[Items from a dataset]

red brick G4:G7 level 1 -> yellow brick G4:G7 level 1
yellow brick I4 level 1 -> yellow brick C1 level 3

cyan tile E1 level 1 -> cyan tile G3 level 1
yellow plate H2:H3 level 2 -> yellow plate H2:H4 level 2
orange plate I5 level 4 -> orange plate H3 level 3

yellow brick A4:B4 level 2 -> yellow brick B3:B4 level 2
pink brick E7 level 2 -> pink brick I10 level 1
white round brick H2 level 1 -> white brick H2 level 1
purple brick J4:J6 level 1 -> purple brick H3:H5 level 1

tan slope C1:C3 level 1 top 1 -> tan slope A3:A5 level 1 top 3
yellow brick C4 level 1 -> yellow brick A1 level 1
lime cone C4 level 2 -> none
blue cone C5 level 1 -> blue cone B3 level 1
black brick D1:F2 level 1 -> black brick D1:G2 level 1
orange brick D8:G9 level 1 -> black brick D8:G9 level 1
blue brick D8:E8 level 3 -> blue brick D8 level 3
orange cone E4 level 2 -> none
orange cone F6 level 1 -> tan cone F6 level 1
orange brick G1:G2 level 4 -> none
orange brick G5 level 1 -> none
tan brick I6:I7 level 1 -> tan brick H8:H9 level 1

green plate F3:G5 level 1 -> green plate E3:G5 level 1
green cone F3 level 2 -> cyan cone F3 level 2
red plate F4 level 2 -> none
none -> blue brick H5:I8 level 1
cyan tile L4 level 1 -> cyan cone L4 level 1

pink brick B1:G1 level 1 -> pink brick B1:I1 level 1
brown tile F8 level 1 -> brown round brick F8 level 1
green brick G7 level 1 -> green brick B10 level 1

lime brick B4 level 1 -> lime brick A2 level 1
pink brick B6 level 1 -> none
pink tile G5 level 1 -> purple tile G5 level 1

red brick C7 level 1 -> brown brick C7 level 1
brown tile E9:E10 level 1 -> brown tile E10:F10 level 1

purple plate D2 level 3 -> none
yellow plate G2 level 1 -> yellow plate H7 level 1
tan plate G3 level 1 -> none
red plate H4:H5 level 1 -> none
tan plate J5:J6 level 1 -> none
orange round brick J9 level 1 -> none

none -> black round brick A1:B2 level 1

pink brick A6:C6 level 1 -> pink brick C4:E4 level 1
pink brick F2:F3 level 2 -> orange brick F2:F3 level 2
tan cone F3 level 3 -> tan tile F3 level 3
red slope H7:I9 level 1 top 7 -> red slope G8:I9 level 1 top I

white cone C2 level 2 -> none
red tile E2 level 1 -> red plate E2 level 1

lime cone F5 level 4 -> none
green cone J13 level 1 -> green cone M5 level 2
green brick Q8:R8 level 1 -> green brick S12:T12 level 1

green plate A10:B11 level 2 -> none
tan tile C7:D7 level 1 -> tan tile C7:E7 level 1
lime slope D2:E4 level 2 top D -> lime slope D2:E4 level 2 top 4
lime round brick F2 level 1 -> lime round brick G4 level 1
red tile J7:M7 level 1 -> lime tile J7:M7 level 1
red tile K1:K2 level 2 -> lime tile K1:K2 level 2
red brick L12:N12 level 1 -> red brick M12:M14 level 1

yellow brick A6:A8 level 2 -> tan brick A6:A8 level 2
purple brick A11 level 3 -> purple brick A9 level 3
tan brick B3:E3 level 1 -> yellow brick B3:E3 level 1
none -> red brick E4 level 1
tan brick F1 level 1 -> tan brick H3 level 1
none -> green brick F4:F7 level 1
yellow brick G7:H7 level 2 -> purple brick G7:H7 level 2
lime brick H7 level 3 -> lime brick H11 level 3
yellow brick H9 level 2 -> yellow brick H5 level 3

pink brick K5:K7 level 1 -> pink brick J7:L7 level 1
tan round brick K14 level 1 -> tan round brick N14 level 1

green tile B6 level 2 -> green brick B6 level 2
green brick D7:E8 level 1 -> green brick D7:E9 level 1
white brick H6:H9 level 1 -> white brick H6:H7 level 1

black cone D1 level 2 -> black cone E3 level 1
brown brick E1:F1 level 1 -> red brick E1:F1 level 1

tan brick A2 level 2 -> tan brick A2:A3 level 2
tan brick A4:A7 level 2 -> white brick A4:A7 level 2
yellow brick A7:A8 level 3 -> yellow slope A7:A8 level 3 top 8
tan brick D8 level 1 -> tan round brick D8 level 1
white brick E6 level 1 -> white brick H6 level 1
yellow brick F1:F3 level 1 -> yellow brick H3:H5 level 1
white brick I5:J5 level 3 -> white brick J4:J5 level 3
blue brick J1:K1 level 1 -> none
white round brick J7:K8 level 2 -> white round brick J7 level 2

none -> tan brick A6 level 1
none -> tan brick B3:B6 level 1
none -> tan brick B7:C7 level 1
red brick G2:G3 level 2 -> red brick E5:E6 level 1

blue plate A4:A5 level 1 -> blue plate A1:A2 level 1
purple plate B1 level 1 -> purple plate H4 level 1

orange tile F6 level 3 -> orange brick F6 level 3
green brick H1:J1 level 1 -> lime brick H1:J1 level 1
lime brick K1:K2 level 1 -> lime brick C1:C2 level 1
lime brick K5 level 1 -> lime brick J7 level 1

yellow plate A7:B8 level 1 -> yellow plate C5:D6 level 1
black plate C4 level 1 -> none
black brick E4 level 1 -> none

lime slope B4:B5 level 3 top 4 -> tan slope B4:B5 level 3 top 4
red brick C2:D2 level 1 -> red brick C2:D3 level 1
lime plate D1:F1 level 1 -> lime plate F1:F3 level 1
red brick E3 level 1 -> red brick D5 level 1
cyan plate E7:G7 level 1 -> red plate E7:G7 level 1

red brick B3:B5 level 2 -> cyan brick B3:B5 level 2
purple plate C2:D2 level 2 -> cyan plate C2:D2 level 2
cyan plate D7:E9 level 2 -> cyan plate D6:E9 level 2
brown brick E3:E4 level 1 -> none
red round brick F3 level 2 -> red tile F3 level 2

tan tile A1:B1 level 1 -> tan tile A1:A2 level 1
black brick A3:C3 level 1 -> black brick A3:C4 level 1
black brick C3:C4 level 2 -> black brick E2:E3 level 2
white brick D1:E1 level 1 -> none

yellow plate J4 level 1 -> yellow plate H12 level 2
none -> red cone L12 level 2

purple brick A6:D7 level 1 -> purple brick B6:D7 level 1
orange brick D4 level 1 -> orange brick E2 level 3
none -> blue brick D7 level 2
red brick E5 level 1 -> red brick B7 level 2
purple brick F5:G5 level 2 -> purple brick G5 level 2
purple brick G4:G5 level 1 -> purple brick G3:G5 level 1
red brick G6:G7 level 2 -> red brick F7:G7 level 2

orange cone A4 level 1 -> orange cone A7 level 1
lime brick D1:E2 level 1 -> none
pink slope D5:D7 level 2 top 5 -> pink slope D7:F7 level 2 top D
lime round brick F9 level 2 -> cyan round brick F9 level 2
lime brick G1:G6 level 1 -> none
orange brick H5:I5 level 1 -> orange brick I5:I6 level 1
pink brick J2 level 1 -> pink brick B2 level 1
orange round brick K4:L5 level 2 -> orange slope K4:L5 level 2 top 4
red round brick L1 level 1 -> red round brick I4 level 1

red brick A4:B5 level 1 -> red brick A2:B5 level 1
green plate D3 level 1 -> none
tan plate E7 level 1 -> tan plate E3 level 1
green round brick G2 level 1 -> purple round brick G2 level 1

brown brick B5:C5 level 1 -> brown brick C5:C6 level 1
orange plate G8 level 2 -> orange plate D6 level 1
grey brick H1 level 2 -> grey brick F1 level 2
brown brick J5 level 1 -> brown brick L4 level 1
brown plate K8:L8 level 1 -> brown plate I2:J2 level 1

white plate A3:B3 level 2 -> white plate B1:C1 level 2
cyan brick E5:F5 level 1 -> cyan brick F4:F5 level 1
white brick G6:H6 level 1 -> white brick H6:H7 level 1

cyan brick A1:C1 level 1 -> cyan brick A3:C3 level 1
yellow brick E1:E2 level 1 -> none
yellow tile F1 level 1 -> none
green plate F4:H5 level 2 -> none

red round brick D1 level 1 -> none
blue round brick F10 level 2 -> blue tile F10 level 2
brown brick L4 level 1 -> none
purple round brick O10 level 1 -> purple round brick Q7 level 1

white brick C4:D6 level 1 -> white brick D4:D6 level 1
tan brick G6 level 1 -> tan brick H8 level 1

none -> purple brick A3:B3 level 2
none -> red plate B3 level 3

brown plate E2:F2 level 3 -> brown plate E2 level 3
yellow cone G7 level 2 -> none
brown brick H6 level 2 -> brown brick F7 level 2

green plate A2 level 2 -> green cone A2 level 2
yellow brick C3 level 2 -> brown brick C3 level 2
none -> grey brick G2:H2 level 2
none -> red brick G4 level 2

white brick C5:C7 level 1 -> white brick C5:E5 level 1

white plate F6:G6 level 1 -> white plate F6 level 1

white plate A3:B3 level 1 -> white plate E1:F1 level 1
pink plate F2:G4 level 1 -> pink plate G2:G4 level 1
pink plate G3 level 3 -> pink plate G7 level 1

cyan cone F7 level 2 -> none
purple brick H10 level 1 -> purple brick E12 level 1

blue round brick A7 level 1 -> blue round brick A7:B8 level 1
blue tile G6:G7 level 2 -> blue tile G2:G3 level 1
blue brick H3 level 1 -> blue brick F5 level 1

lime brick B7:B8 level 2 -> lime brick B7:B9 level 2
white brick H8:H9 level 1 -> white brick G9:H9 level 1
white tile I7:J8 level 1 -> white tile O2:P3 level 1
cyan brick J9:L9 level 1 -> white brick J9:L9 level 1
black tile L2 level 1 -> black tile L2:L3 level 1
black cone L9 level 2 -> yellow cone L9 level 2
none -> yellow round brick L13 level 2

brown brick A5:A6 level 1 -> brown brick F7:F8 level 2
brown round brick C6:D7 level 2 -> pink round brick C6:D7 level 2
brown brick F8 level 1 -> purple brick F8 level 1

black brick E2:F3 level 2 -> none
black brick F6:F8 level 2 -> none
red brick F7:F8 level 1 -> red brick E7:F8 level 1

### Work to complete
The answer must be every line of the records above that holds the word "slope".

### Answer to the problem
tan slope C1:C3 level 1 top 1 -> tan slope A3:A5 level 1 top 3
red slope H7:I9 level 1 top 7 -> red slope G8:I9 level 1 top I
lime slope D2:E4 level 2 top D -> lime slope D2:E4 level 2 top 4
yellow brick A7:A8 level 3 -> yellow slope A7:A8 level 3 top 8
lime slope B4:B5 level 3 top 4 -> tan slope B4:B5 level 3 top 4
pink slope D5:D7 level 2 top 5 -> pink slope D7:F7 level 2 top D
orange round brick K4:L5 level 2 -> orange slope K4:L5 level 2 top 4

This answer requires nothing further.